# Your assignment
In the records below, find each line with the word "turned" and copy it.

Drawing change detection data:
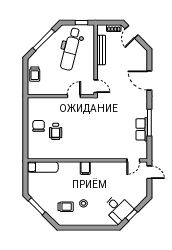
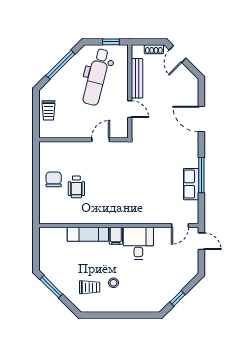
door: (96, 86) -> (130, 109), moved
exam couch: (43, 167) -> (88, 234), moved
desk: (118, 209) -> (138, 243), moved, turned -135

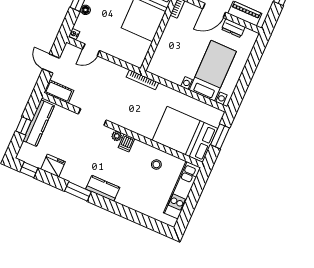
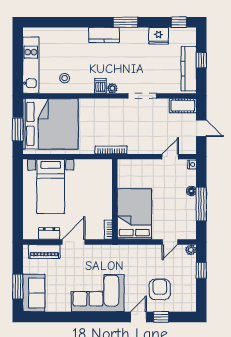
bed: (185, 134) -> (50, 124), width x1.36

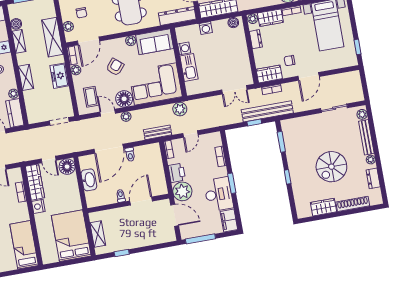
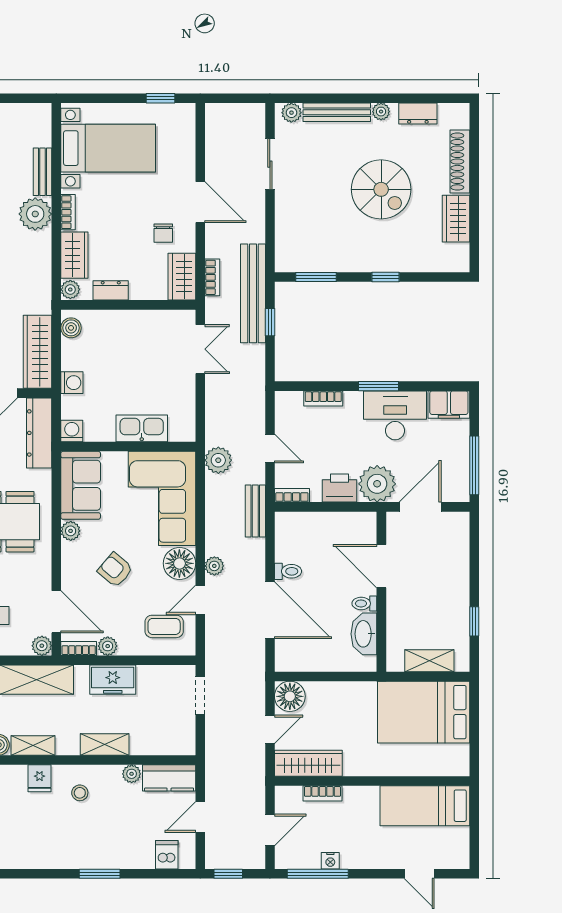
plant: (68, 26) -> (42, 646), moved
washing machine: (184, 48) -> (72, 431), moved
washbasin: (89, 180) -> (364, 634), moved, turned -90
nightstand: (38, 206) -> (356, 765), removed

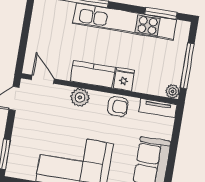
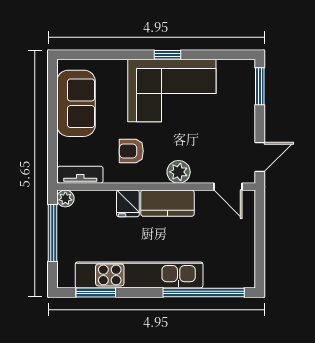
armchair: (118, 106) -> (131, 151), moved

# Answer section
desk: (118, 209) -> (138, 243), moved, turned -135
washbasin: (89, 180) -> (364, 634), moved, turned -90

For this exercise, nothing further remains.